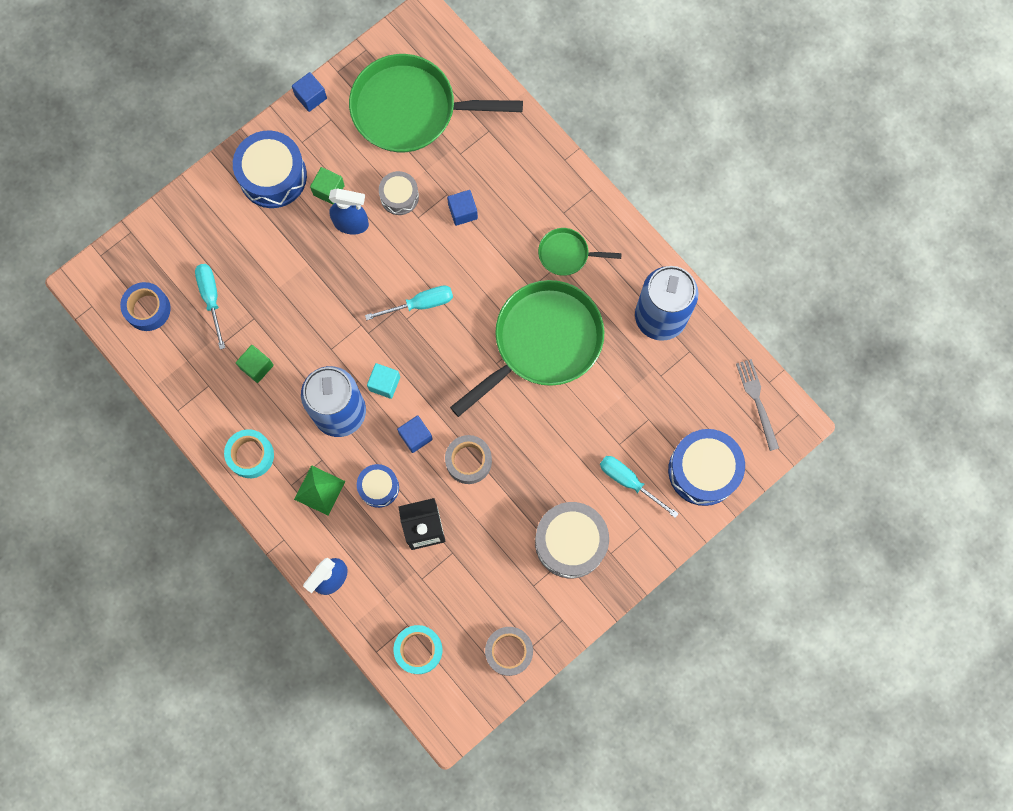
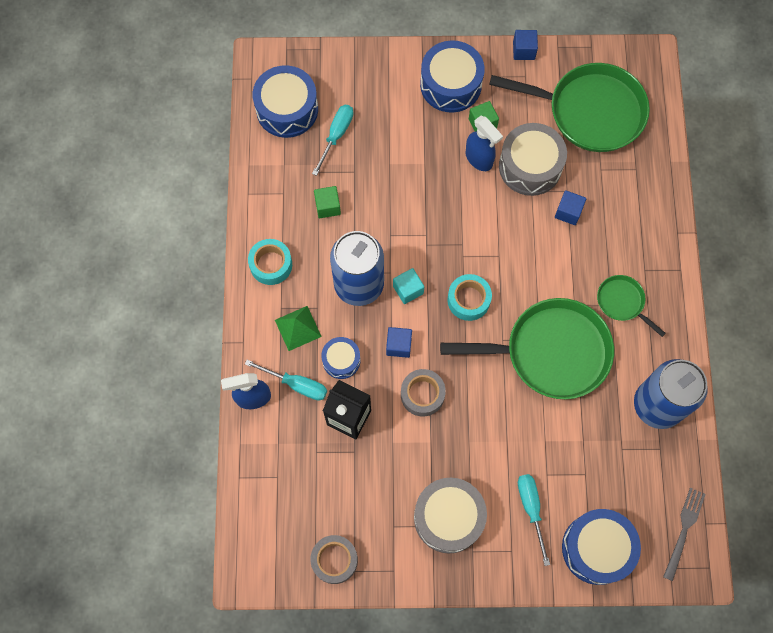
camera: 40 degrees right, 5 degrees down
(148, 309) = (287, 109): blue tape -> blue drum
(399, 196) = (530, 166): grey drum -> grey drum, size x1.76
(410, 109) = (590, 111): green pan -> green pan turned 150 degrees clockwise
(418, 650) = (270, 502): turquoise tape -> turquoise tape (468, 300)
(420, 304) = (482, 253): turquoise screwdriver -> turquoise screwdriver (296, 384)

→ WHAT THIS TASK INVOLVES:
Repeat each line above exactly. The pictures stay out.

→ TASK OUTPUT:
camera: 40 degrees right, 5 degrees down
(148, 309) = (287, 109): blue tape -> blue drum
(399, 196) = (530, 166): grey drum -> grey drum, size x1.76
(410, 109) = (590, 111): green pan -> green pan turned 150 degrees clockwise
(418, 650) = (270, 502): turquoise tape -> turquoise tape (468, 300)
(420, 304) = (482, 253): turquoise screwdriver -> turquoise screwdriver (296, 384)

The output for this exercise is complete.